» Given exercise
Render the lines as a Markdown table with the columns "Row" and "Line," numbering each row and leaving out blank lines. Start at the first line and go through the line with "purple ellipse: moved 2 px left", including that line.

[Collected data entries]
━━━━━━━━━━
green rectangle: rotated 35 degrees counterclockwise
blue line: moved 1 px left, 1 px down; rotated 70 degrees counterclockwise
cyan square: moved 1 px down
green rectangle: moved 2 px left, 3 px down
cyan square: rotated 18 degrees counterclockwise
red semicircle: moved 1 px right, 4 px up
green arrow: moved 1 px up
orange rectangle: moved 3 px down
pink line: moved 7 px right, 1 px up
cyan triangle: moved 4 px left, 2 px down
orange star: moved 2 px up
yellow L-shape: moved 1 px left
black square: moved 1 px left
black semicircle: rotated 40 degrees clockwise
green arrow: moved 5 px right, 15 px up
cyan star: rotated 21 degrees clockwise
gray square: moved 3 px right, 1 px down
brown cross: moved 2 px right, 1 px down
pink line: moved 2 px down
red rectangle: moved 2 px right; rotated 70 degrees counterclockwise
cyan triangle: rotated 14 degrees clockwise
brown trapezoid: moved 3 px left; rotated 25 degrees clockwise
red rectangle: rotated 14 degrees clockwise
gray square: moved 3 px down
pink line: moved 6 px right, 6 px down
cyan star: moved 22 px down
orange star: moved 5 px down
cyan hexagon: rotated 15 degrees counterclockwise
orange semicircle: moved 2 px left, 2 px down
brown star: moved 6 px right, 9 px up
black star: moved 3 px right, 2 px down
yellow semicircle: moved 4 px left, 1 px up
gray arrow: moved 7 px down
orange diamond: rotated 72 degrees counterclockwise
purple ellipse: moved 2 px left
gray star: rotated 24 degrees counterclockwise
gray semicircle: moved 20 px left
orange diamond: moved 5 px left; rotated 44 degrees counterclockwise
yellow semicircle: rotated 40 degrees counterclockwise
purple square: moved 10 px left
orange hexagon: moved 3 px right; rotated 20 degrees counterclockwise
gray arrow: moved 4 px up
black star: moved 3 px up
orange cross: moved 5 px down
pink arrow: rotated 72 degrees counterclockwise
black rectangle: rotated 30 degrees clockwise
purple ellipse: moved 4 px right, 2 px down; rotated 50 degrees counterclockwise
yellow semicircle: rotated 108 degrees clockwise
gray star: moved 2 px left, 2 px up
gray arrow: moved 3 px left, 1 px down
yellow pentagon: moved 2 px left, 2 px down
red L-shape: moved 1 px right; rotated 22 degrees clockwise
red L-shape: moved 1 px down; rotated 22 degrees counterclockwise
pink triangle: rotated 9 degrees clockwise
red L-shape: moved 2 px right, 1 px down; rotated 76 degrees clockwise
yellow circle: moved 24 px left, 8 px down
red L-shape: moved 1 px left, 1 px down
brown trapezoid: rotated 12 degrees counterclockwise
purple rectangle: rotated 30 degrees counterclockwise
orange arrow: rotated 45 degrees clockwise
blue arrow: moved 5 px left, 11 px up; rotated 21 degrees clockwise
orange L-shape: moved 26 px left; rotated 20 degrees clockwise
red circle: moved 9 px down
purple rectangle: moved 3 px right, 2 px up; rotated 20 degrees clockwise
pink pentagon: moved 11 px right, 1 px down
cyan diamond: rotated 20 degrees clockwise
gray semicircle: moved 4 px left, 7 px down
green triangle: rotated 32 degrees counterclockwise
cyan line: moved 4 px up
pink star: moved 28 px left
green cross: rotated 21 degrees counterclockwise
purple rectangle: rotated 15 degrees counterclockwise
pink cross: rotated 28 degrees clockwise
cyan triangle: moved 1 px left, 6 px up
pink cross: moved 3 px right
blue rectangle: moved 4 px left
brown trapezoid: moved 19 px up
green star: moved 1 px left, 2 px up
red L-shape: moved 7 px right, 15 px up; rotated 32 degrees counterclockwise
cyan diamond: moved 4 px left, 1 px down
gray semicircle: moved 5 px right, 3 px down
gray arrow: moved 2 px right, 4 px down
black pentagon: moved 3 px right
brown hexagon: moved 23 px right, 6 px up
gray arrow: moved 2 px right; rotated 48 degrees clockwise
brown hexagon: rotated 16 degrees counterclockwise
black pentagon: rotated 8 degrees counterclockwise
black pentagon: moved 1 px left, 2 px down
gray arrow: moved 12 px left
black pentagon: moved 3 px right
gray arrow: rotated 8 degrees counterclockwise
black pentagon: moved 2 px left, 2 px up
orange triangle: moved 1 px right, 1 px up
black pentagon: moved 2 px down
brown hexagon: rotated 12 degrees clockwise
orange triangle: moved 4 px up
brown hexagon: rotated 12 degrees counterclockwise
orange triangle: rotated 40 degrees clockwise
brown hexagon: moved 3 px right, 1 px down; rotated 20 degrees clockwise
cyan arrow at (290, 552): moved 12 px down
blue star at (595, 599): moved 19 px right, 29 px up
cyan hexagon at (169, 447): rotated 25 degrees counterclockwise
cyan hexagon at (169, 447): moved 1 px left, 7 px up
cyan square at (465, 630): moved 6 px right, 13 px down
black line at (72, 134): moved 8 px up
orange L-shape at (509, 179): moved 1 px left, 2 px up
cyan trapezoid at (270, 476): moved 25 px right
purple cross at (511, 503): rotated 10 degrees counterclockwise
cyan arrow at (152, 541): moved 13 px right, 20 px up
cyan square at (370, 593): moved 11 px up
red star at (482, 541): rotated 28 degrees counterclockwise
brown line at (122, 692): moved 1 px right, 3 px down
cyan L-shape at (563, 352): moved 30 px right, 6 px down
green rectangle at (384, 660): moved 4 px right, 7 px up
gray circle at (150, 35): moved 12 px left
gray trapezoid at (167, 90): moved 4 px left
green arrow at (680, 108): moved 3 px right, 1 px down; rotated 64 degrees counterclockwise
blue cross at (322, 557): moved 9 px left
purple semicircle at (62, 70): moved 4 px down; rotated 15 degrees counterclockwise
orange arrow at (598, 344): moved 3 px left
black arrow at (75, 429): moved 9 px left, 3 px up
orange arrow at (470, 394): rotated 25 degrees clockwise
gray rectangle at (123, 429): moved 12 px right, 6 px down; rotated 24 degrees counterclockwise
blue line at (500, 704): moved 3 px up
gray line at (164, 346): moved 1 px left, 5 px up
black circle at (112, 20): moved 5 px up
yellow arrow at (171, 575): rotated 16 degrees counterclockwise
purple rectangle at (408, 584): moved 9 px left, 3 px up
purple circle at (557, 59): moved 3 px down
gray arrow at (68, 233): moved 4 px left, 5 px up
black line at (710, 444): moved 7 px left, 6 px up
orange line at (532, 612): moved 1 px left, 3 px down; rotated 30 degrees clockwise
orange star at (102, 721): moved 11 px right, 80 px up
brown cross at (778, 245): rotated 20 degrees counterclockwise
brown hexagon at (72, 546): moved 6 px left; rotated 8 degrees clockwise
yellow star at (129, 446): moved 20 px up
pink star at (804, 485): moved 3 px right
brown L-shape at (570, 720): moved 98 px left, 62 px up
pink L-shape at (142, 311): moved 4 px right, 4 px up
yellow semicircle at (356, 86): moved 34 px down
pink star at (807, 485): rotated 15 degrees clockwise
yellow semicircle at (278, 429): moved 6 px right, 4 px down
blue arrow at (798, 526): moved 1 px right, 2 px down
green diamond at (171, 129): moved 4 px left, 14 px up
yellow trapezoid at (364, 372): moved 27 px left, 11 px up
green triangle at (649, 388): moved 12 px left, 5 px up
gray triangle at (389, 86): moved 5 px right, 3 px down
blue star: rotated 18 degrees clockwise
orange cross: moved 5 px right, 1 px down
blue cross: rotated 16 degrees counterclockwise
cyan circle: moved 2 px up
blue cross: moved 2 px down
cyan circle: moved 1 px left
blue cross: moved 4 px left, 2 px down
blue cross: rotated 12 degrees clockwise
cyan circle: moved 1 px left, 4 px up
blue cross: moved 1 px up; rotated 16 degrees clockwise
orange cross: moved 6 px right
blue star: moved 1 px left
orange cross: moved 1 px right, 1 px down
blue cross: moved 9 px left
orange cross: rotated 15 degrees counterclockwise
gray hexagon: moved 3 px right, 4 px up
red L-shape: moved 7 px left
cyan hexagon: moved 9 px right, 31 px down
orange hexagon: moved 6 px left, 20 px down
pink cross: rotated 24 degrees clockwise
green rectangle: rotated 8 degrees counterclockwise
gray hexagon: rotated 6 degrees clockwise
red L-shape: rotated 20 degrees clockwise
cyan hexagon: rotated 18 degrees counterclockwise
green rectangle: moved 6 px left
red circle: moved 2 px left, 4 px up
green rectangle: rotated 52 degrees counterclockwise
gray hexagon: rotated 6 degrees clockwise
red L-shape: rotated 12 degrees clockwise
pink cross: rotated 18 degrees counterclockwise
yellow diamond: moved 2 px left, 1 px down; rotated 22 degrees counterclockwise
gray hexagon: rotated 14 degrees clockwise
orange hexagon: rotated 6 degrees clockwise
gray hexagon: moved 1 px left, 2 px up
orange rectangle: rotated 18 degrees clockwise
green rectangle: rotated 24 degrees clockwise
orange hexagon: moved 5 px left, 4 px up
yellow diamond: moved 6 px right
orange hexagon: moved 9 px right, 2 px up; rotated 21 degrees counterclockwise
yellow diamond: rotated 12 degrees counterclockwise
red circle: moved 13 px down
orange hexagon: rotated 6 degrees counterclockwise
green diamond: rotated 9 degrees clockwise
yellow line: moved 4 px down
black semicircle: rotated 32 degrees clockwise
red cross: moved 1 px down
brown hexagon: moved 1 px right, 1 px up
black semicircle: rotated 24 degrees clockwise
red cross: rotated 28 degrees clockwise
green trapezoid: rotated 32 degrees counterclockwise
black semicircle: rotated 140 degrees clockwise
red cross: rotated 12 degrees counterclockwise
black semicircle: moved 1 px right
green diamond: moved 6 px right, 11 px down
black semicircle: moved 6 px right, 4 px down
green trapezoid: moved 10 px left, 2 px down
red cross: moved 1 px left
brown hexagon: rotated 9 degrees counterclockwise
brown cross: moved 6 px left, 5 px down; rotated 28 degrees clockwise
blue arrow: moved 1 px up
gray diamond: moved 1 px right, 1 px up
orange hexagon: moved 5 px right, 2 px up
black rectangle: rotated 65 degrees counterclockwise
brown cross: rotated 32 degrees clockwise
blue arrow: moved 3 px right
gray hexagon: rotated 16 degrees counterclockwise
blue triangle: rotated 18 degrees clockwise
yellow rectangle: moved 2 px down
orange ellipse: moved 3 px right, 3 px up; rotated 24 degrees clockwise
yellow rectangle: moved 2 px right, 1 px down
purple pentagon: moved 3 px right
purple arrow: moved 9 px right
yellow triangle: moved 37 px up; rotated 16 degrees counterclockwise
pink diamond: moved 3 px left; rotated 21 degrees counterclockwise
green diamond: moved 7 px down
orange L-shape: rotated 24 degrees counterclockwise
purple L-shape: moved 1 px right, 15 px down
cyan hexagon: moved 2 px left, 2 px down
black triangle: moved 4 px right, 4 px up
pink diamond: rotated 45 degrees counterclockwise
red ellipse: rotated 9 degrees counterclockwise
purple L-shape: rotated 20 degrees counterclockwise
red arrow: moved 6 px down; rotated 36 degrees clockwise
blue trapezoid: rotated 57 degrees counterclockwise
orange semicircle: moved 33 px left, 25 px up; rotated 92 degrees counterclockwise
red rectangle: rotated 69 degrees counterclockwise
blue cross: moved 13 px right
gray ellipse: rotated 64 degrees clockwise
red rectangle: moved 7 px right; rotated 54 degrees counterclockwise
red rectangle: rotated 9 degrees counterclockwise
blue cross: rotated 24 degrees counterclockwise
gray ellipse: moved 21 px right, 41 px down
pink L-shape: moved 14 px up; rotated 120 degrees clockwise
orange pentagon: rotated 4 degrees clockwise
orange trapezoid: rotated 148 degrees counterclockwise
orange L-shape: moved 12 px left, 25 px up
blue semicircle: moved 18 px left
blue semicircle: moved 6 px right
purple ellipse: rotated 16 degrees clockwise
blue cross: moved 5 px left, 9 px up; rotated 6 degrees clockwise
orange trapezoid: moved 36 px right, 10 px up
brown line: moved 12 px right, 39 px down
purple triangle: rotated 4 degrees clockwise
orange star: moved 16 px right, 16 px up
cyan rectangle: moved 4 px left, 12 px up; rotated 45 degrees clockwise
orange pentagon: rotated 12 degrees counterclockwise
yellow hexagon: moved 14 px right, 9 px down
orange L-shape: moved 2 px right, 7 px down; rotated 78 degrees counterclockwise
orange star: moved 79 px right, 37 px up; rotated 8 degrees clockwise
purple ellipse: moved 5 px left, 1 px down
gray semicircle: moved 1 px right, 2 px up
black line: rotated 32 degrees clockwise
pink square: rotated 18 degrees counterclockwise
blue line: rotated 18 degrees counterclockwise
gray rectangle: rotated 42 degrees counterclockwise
━━━━━━━━━━
» Exercise solution
| Row | Line |
|---|---|
| 1 | green rectangle: rotated 35 degrees counterclockwise |
| 2 | blue line: moved 1 px left, 1 px down; rotated 70 degrees counterclockwise |
| 3 | cyan square: moved 1 px down |
| 4 | green rectangle: moved 2 px left, 3 px down |
| 5 | cyan square: rotated 18 degrees counterclockwise |
| 6 | red semicircle: moved 1 px right, 4 px up |
| 7 | green arrow: moved 1 px up |
| 8 | orange rectangle: moved 3 px down |
| 9 | pink line: moved 7 px right, 1 px up |
| 10 | cyan triangle: moved 4 px left, 2 px down |
| 11 | orange star: moved 2 px up |
| 12 | yellow L-shape: moved 1 px left |
| 13 | black square: moved 1 px left |
| 14 | black semicircle: rotated 40 degrees clockwise |
| 15 | green arrow: moved 5 px right, 15 px up |
| 16 | cyan star: rotated 21 degrees clockwise |
| 17 | gray square: moved 3 px right, 1 px down |
| 18 | brown cross: moved 2 px right, 1 px down |
| 19 | pink line: moved 2 px down |
| 20 | red rectangle: moved 2 px right; rotated 70 degrees counterclockwise |
| 21 | cyan triangle: rotated 14 degrees clockwise |
| 22 | brown trapezoid: moved 3 px left; rotated 25 degrees clockwise |
| 23 | red rectangle: rotated 14 degrees clockwise |
| 24 | gray square: moved 3 px down |
| 25 | pink line: moved 6 px right, 6 px down |
| 26 | cyan star: moved 22 px down |
| 27 | orange star: moved 5 px down |
| 28 | cyan hexagon: rotated 15 degrees counterclockwise |
| 29 | orange semicircle: moved 2 px left, 2 px down |
| 30 | brown star: moved 6 px right, 9 px up |
| 31 | black star: moved 3 px right, 2 px down |
| 32 | yellow semicircle: moved 4 px left, 1 px up |
| 33 | gray arrow: moved 7 px down |
| 34 | orange diamond: rotated 72 degrees counterclockwise |
| 35 | purple ellipse: moved 2 px left |